» **WHAT IS BEING ASKED**
Look below for the line containing "yellow fabekefa at [286" and the line containing "Someone carried the red"; repeat exactly those two lines and all lines between them, and nothing else.

» **MATERIAL FOR THE TASK**
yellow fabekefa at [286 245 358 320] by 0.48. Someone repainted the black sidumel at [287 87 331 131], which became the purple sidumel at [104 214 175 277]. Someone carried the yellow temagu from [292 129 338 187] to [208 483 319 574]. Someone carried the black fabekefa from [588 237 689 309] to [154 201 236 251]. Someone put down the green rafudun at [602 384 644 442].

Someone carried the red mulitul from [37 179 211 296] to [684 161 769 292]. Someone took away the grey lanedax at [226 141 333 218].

---

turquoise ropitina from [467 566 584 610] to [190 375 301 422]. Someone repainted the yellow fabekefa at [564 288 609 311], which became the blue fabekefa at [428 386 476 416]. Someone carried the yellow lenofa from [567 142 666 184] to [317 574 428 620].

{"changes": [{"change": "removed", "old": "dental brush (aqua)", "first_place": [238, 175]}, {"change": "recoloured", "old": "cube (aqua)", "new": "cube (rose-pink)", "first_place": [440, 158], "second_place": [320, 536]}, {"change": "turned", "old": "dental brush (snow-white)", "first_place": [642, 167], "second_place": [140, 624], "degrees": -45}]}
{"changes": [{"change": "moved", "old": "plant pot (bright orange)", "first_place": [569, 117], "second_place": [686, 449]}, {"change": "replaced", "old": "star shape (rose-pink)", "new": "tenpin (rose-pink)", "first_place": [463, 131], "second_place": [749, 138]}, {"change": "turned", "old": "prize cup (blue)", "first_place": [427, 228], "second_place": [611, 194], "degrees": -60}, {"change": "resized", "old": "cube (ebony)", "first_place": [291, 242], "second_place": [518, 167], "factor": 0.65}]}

...

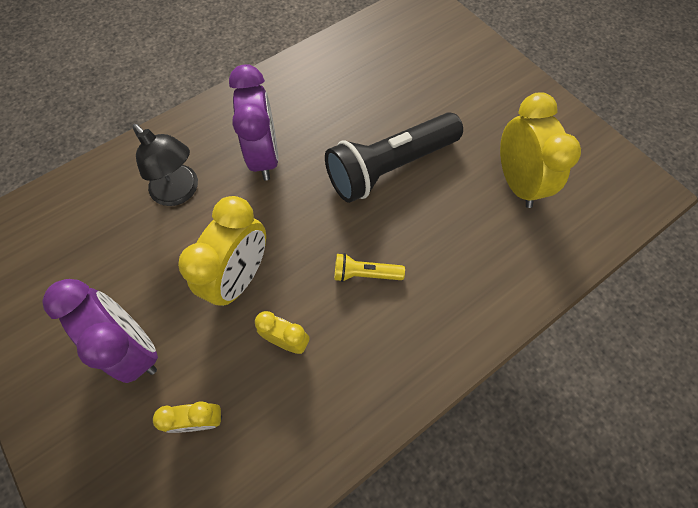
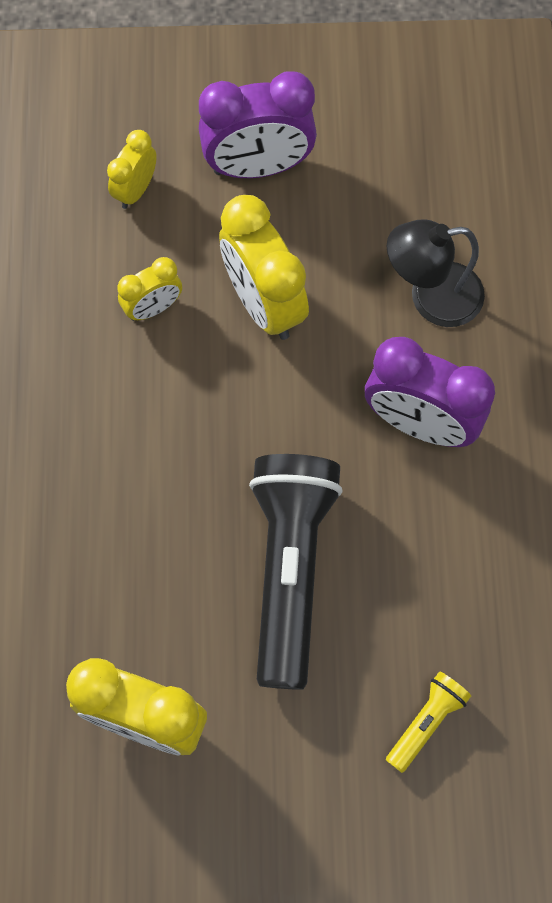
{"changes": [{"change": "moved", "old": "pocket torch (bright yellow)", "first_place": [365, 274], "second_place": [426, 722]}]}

» **ANSWER BOX**
yellow fabekefa at [286 245 358 320] by 0.48. Someone repainted the black sidumel at [287 87 331 131], which became the purple sidumel at [104 214 175 277]. Someone carried the yellow temagu from [292 129 338 187] to [208 483 319 574]. Someone carried the black fabekefa from [588 237 689 309] to [154 201 236 251]. Someone put down the green rafudun at [602 384 644 442].

Someone carried the red mulitul from [37 179 211 296] to [684 161 769 292]. Someone took away the grey lanedax at [226 141 333 218].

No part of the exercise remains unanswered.